**To do**
Find every line below where the word "turned" occurs. Then say how many there are, giving only the number.

Stored items from a collection
════

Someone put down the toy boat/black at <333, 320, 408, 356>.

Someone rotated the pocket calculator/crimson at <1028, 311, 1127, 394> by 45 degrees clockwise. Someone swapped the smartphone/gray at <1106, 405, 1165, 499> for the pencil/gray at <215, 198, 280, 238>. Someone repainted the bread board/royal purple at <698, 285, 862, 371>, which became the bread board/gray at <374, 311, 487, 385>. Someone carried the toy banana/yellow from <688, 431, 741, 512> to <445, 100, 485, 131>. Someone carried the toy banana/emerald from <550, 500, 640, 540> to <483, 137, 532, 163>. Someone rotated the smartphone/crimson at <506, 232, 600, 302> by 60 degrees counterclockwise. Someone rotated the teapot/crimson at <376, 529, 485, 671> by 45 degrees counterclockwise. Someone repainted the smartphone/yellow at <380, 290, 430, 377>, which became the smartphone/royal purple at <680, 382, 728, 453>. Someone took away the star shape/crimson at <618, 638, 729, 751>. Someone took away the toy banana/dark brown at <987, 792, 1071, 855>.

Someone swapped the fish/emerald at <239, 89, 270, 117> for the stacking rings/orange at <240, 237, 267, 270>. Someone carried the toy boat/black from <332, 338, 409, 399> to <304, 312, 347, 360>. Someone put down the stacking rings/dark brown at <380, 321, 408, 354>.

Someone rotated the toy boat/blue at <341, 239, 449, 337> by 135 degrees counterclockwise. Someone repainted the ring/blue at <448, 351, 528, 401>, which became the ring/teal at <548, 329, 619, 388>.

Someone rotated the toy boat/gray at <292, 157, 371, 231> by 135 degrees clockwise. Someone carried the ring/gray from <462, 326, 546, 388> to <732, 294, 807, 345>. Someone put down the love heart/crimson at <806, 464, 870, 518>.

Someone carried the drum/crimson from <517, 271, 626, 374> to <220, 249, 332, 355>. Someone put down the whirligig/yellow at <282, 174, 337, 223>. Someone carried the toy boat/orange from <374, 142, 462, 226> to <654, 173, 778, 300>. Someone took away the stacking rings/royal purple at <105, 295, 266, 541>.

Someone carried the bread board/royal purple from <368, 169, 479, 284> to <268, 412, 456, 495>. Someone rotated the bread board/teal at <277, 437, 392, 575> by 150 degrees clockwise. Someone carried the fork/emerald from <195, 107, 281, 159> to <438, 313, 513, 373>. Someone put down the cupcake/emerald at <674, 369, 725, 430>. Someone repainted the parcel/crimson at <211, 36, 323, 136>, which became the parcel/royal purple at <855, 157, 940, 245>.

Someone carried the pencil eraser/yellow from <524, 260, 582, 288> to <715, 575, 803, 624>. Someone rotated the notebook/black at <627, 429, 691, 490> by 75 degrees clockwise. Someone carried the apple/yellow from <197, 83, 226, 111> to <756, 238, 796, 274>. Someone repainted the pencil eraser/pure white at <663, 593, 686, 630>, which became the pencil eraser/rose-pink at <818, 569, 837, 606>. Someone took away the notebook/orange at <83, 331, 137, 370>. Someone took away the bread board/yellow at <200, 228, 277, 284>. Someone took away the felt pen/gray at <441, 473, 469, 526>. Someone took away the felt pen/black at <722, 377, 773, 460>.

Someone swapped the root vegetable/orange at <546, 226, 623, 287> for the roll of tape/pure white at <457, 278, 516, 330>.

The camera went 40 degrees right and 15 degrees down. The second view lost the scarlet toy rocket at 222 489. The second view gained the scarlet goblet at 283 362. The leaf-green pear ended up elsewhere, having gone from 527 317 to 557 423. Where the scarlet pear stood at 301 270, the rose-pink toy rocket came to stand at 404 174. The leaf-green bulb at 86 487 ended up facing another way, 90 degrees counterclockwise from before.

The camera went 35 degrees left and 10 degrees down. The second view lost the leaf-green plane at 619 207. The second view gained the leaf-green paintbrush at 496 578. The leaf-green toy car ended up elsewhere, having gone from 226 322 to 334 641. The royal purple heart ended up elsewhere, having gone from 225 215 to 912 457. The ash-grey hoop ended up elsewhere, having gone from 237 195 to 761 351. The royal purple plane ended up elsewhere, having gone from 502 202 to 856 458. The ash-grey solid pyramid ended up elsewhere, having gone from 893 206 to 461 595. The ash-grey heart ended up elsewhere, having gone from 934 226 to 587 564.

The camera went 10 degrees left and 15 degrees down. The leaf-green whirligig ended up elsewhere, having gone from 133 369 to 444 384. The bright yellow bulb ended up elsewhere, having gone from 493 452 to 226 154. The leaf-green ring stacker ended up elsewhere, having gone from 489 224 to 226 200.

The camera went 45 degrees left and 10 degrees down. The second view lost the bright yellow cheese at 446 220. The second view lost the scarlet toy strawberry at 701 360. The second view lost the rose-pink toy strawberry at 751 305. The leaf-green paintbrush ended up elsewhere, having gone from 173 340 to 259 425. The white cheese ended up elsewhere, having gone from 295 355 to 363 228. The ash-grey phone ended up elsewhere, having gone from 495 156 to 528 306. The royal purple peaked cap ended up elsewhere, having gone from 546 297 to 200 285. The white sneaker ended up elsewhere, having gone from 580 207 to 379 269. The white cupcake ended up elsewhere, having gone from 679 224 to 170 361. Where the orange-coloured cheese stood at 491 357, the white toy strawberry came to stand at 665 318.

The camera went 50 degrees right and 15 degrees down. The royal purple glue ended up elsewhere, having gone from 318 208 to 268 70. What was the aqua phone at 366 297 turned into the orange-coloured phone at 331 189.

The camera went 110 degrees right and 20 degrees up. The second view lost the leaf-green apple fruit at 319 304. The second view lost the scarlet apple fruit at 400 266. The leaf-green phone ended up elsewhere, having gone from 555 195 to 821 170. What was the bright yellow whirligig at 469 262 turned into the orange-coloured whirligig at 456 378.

════

**Answer**
2